Collected data
BEGIN
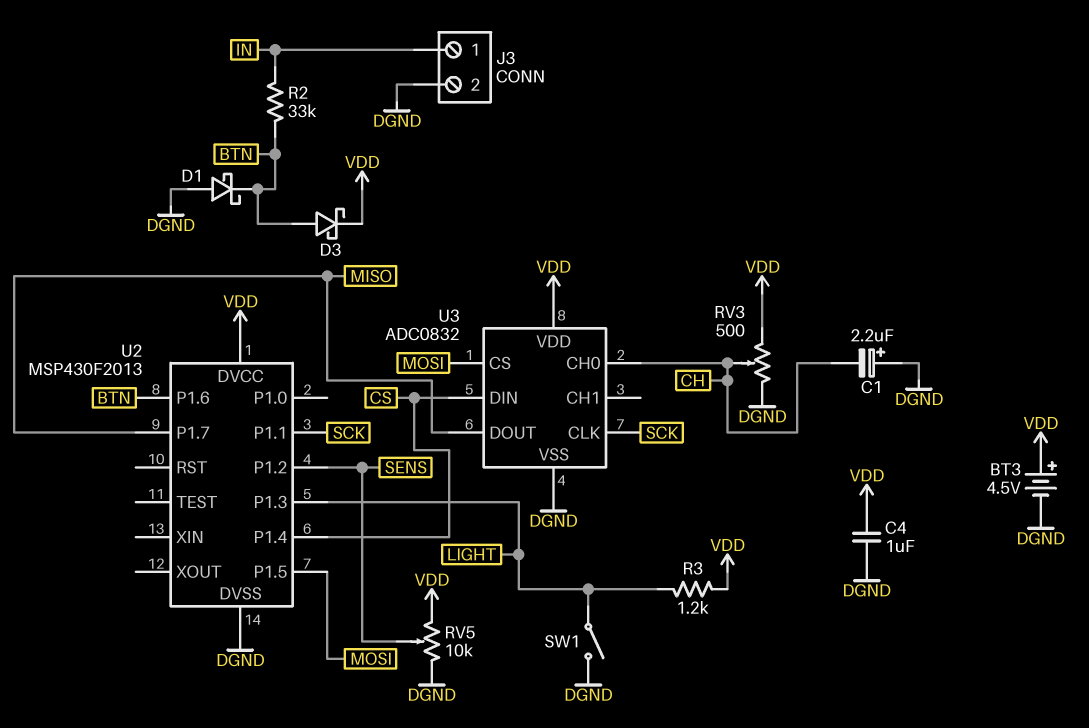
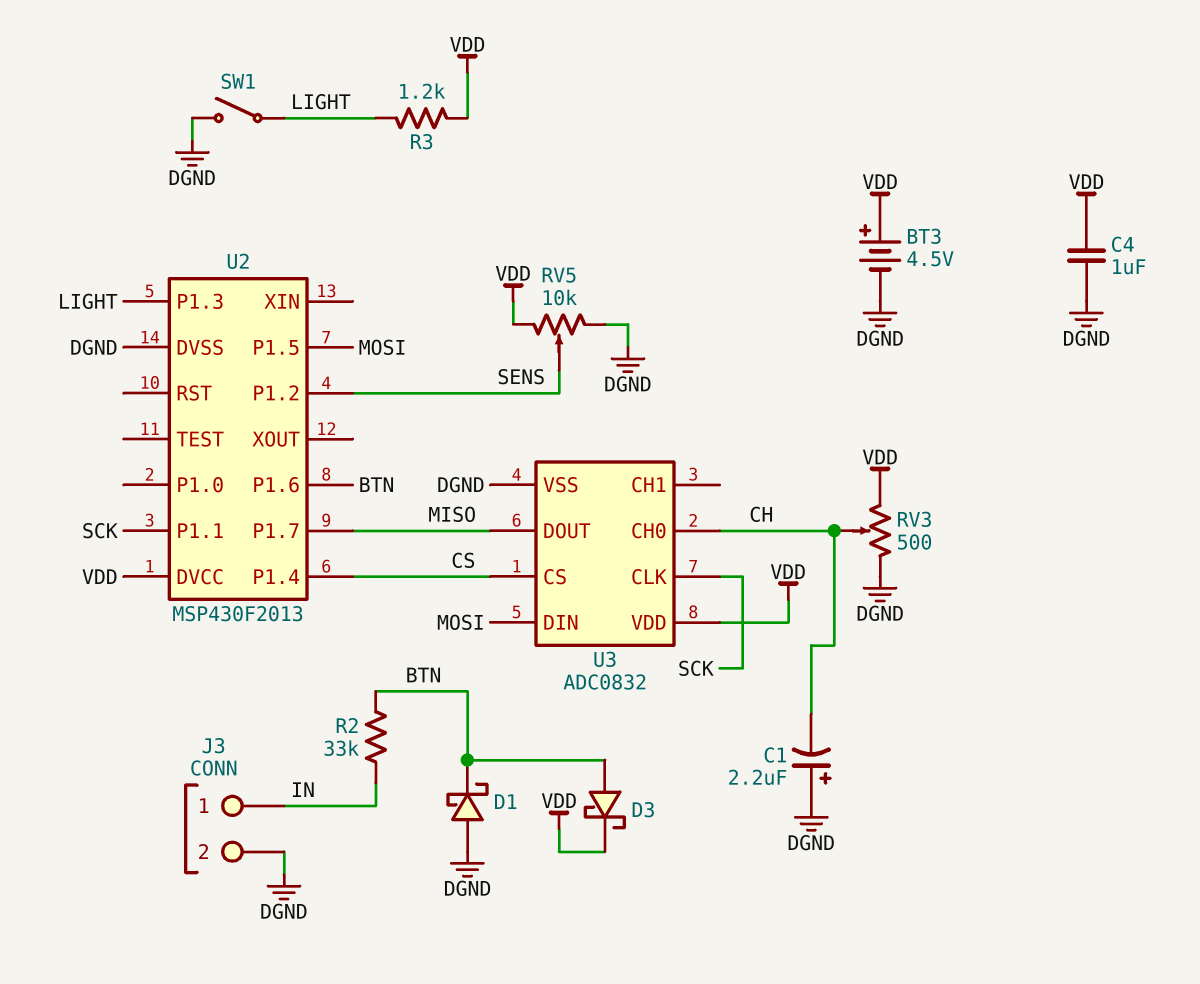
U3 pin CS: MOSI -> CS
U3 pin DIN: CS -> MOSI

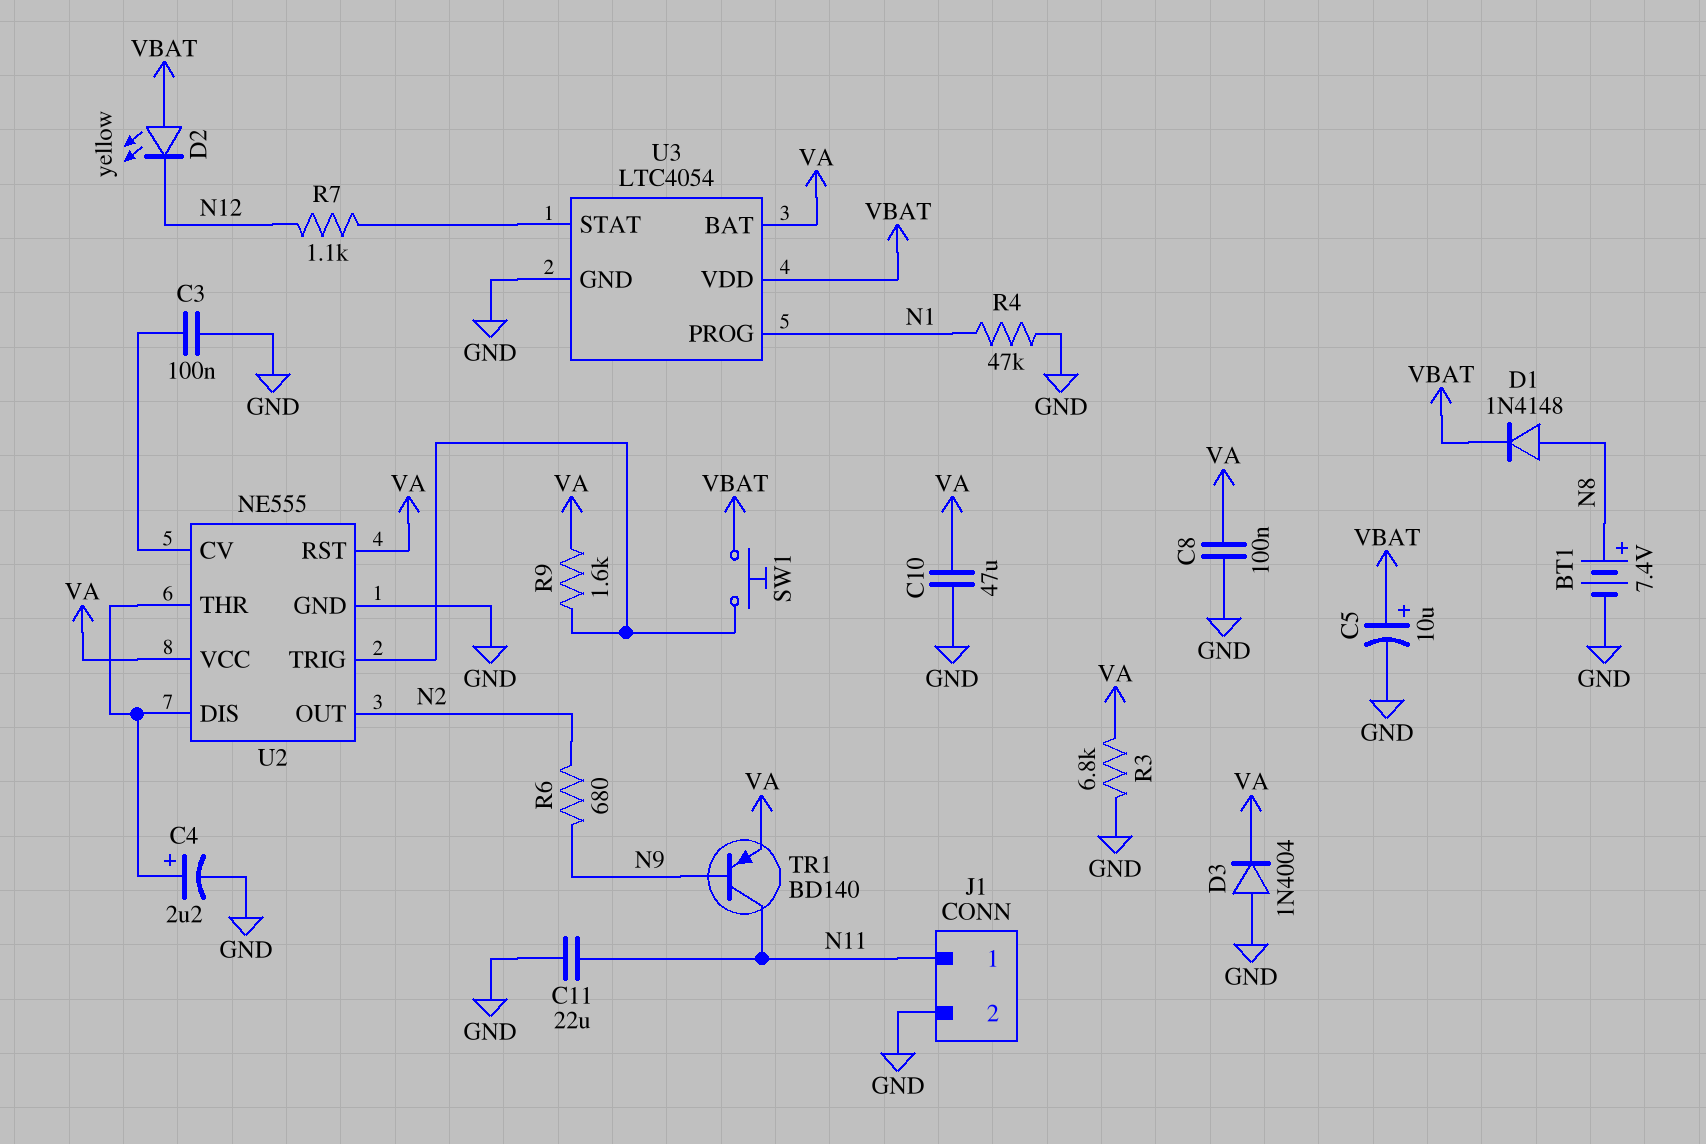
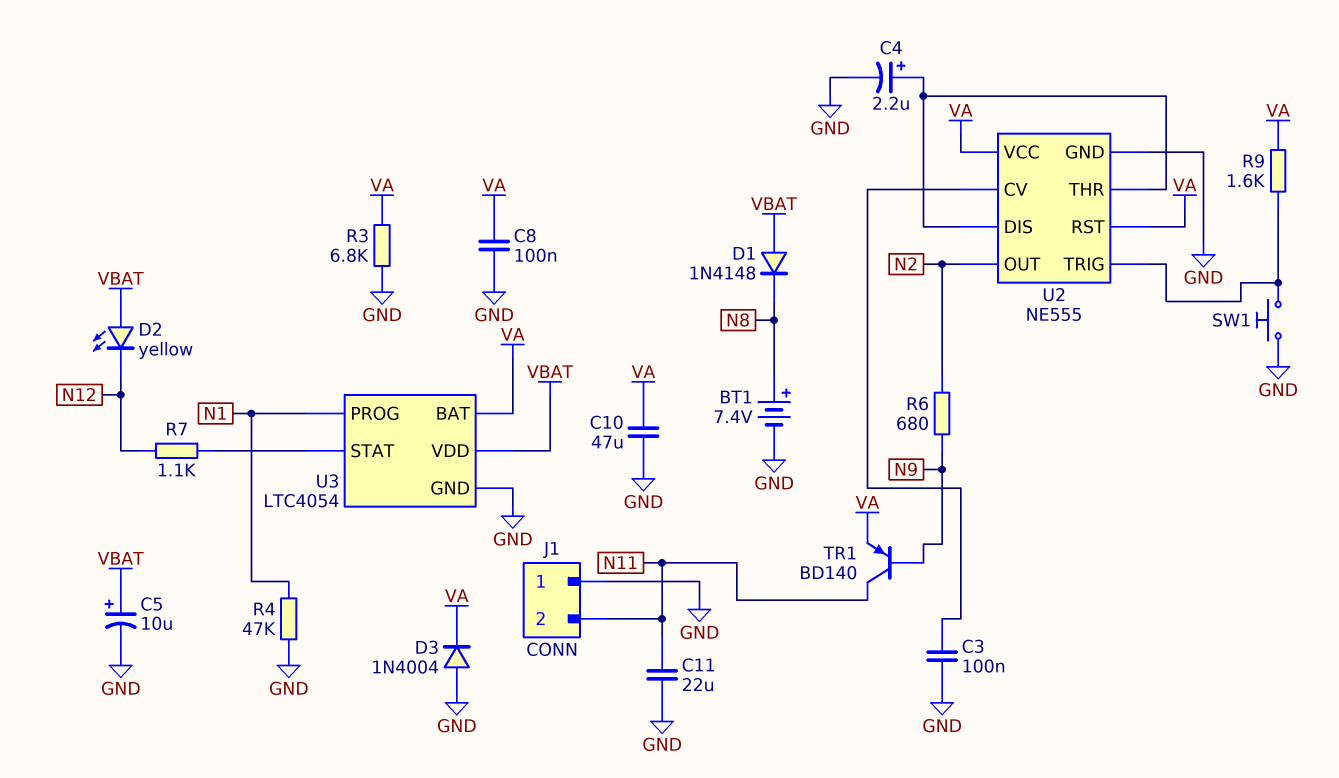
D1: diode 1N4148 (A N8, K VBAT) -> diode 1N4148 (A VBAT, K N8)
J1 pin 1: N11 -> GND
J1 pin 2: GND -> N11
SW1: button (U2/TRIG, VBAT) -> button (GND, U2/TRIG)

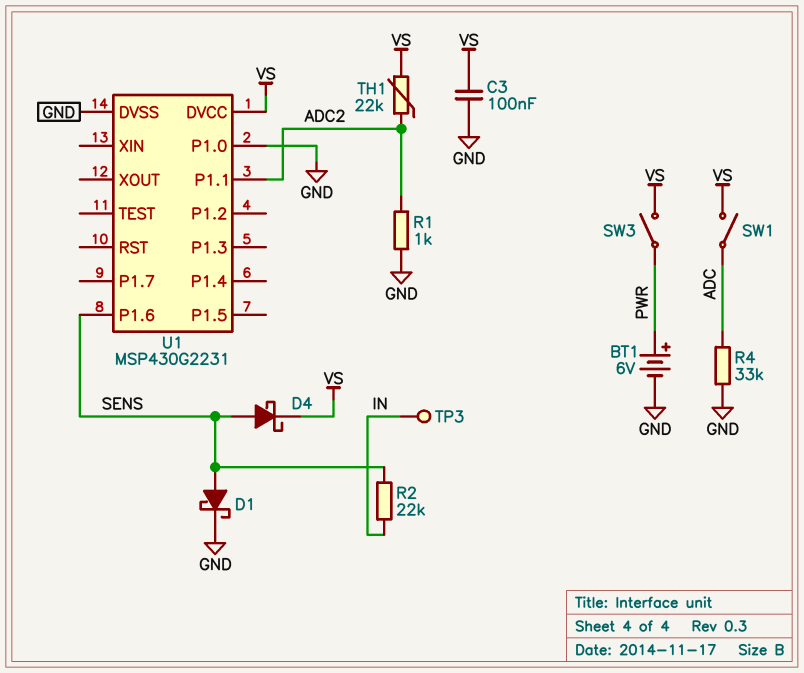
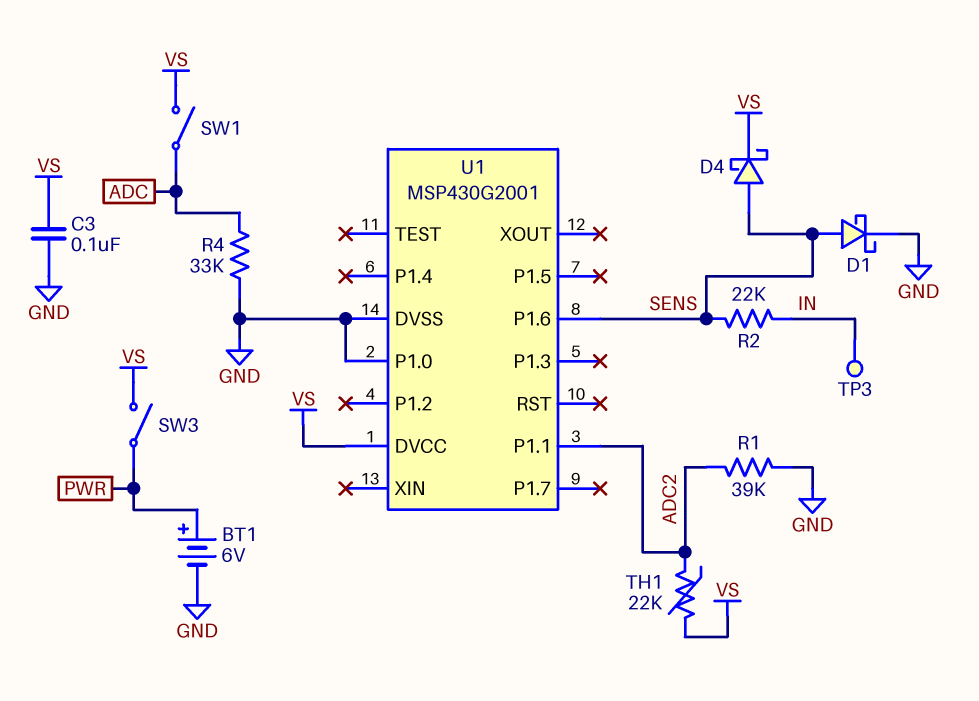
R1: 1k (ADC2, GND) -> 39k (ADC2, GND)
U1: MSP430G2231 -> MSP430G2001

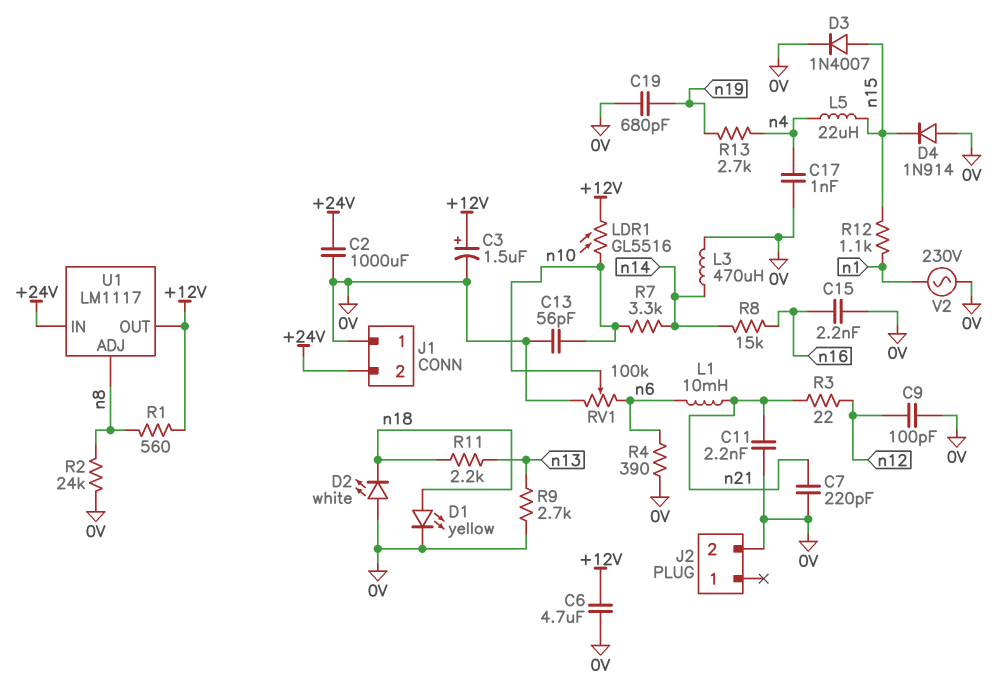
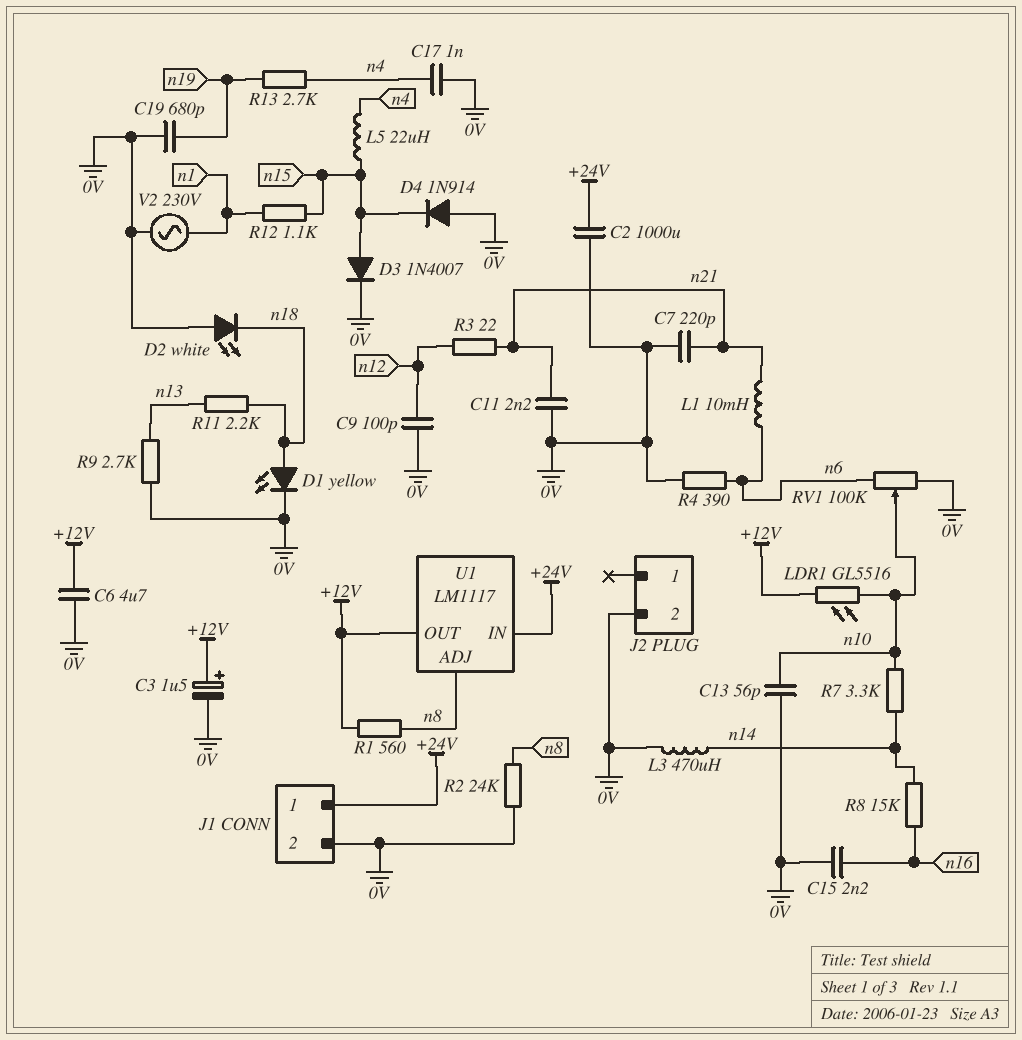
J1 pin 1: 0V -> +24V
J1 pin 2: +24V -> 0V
END
> _Exercise requirements_: Scan the entries above for the word "VBAT", then copy every line in which it occurs.

> _Solution to this exercise_:
D1: diode 1N4148 (A N8, K VBAT) -> diode 1N4148 (A VBAT, K N8)
SW1: button (U2/TRIG, VBAT) -> button (GND, U2/TRIG)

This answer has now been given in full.